* **WORKING DATA**:
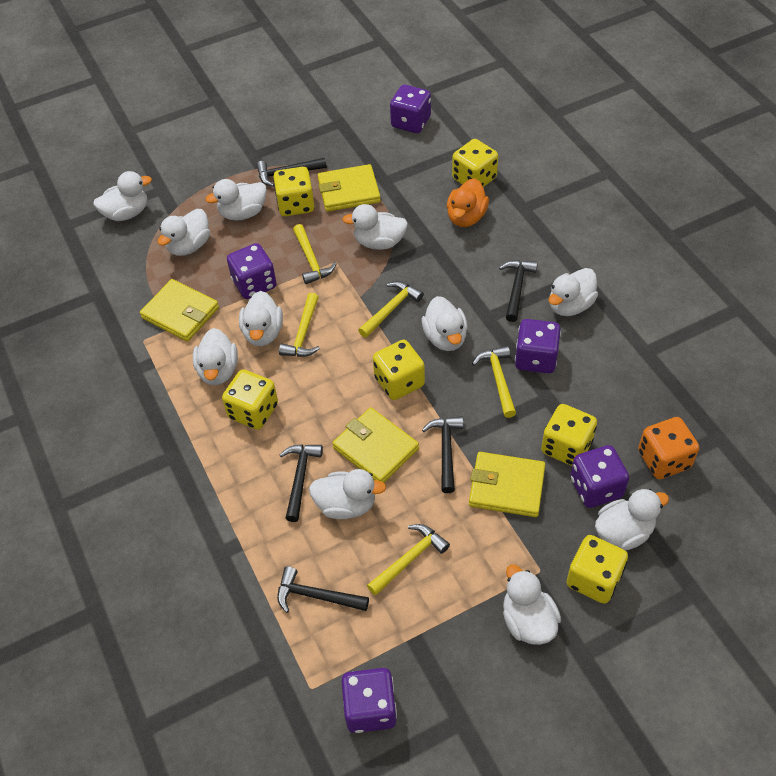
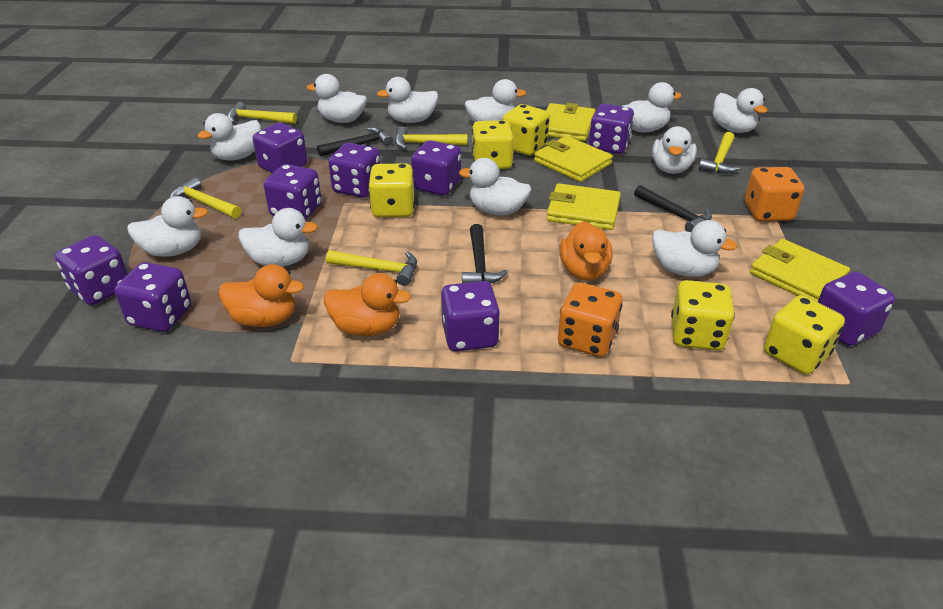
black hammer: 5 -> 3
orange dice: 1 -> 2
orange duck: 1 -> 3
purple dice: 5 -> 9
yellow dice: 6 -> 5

* **REQUIRED WORK**:
What lines in the listing above contain the word "dice"? Show each one.

* **RESPONSE TO THIS TASK**:
orange dice: 1 -> 2
purple dice: 5 -> 9
yellow dice: 6 -> 5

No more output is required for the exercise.